Task instructions: Verbatim repeat, images excluded. Give each entry again as written.

■ ■ ■ ■

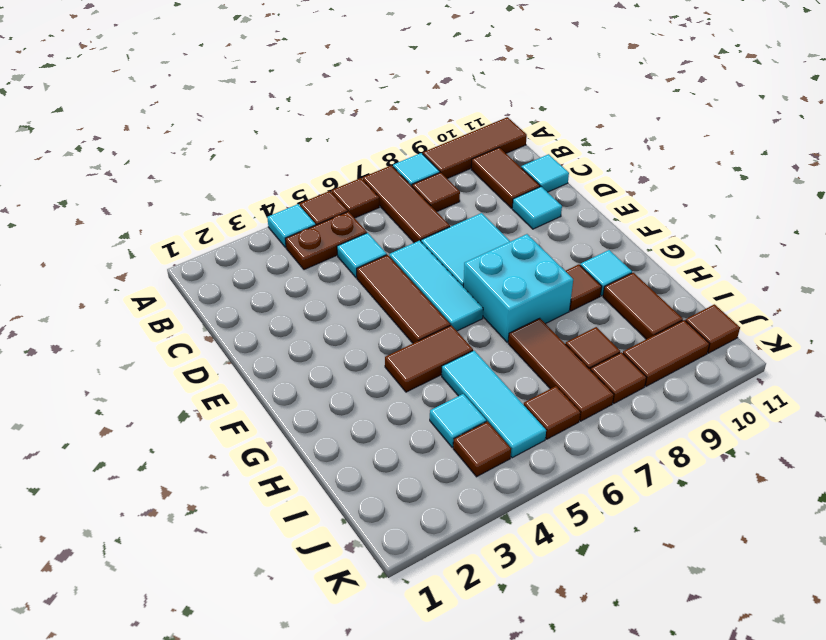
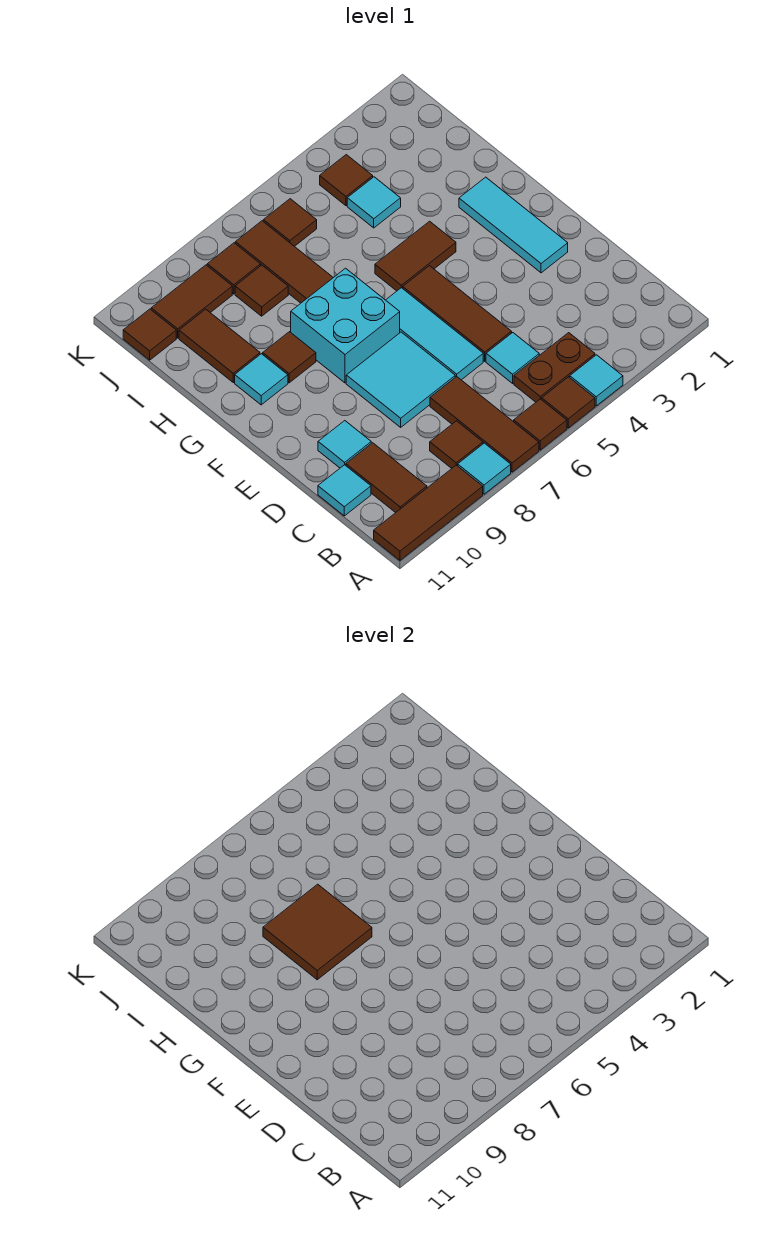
none -> brown 2x2 tile [263,884,372,980]
cyan 1x3 tile [442,351,546,458] -> cyan 1x3 tile moved to [459,177,568,273]

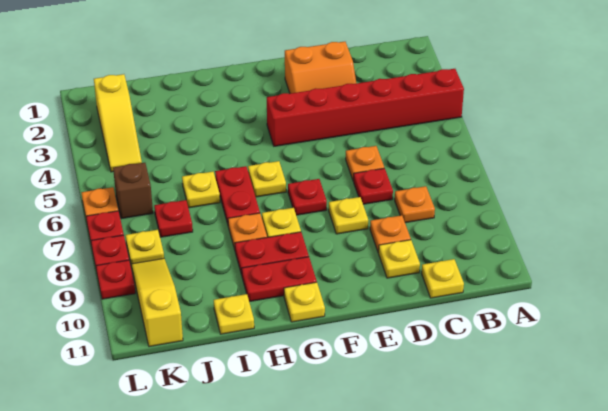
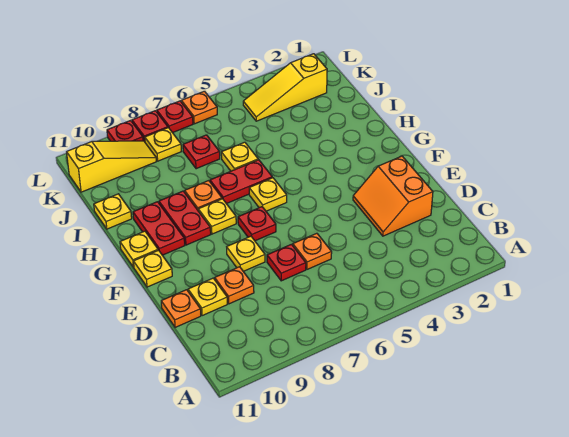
red 1x6 brick [267,69,464,146] -> none
orange 1x1 plate [395,186,435,223] -> orange 1x1 plate moved to [161,290,201,327]
yellow 1x1 plate [422,259,464,298] -> yellow 1x1 plate moved to [133,250,172,287]
brown 1x1 brick [113,163,153,219] -> none

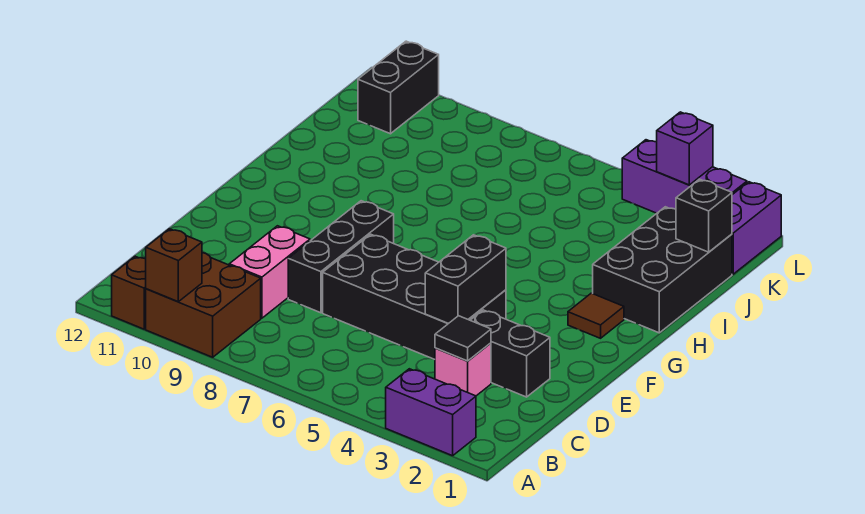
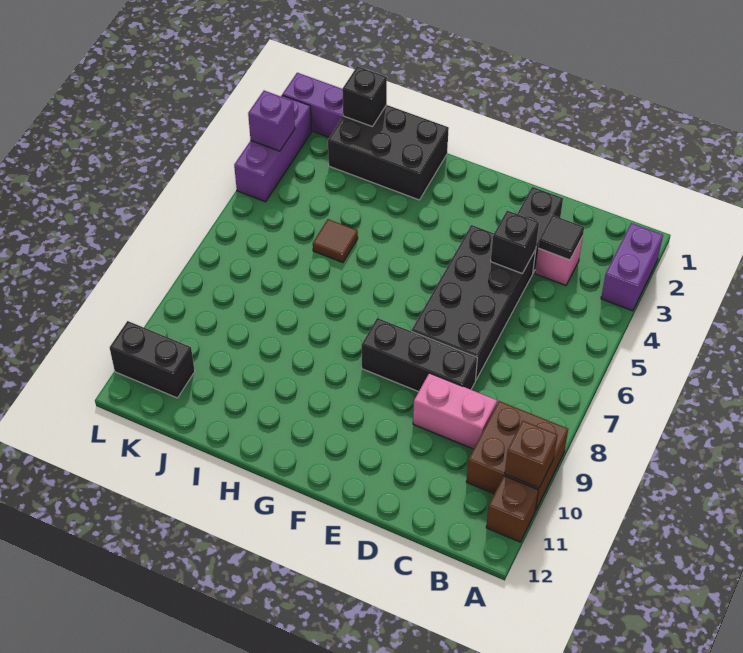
black 1x2 brick [425,235,506,324] -> black 1x1 brick [491,210,539,273]
brown 1x1 tile [568,293,624,338] -> brown 1x1 tile moved to [313,219,358,263]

■ ■ ■ ■

Answer section:
none -> brown 2x2 tile [263,884,372,980]
cyan 1x3 tile [442,351,546,458] -> cyan 1x3 tile moved to [459,177,568,273]

red 1x6 brick [267,69,464,146] -> none
orange 1x1 plate [395,186,435,223] -> orange 1x1 plate moved to [161,290,201,327]
yellow 1x1 plate [422,259,464,298] -> yellow 1x1 plate moved to [133,250,172,287]
brown 1x1 brick [113,163,153,219] -> none

black 1x2 brick [425,235,506,324] -> black 1x1 brick [491,210,539,273]
brown 1x1 tile [568,293,624,338] -> brown 1x1 tile moved to [313,219,358,263]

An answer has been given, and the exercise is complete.